[Records in a dataset]
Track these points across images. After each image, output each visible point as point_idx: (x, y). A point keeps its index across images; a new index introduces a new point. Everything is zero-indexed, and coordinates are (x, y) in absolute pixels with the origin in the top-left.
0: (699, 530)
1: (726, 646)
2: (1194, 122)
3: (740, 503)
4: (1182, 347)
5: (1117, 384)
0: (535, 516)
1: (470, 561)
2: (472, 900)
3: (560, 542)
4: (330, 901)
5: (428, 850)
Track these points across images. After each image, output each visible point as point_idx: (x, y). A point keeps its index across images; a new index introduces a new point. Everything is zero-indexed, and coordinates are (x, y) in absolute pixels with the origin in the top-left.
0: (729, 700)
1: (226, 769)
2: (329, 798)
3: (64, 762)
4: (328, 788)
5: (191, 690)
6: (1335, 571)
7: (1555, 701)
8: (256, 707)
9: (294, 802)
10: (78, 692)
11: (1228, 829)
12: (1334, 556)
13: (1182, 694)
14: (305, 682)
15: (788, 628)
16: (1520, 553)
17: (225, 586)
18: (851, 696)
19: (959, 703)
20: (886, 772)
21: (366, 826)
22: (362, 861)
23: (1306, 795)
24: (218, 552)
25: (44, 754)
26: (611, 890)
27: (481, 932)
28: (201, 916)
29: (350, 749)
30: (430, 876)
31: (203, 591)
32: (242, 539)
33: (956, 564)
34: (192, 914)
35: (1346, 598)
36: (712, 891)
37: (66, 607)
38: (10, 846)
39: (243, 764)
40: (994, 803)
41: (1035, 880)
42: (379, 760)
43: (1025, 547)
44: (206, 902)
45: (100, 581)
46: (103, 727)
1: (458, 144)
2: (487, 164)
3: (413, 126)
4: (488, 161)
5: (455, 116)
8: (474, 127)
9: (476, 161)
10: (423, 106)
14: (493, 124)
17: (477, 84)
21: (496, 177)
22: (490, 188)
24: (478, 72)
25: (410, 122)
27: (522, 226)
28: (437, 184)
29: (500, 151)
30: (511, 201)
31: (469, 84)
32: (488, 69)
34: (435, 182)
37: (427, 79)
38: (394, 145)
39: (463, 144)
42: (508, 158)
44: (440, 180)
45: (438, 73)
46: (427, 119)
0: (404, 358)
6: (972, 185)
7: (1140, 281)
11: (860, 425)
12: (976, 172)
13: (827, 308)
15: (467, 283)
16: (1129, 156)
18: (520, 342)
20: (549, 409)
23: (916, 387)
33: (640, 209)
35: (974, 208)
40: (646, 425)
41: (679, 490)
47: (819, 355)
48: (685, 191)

▶ **STATED PROBLEM**
Starting at the beginning of the listing and continuing through the line containing "1: (470, 561)", write out every line again, including the request text and the given points. Scale only the answer coordinates by 0.75, rounding each one to a whole number with halves rounded up. Leave the point indices and all other numbers unchanged.

▶ **RESPONSE FOR THIS EXERCISE**
Track these points across images. After each image, output each visible point as point_idx: (x, y). A point keeps its index across images; a new index introduces a new point. Everything is zero-indexed, and coordinates are (x, y) in absolute pixels with the origin in the top-left.
0: (699, 530)
1: (726, 646)
2: (1194, 122)
3: (740, 503)
4: (1182, 347)
5: (1117, 384)
0: (401, 387)
1: (353, 421)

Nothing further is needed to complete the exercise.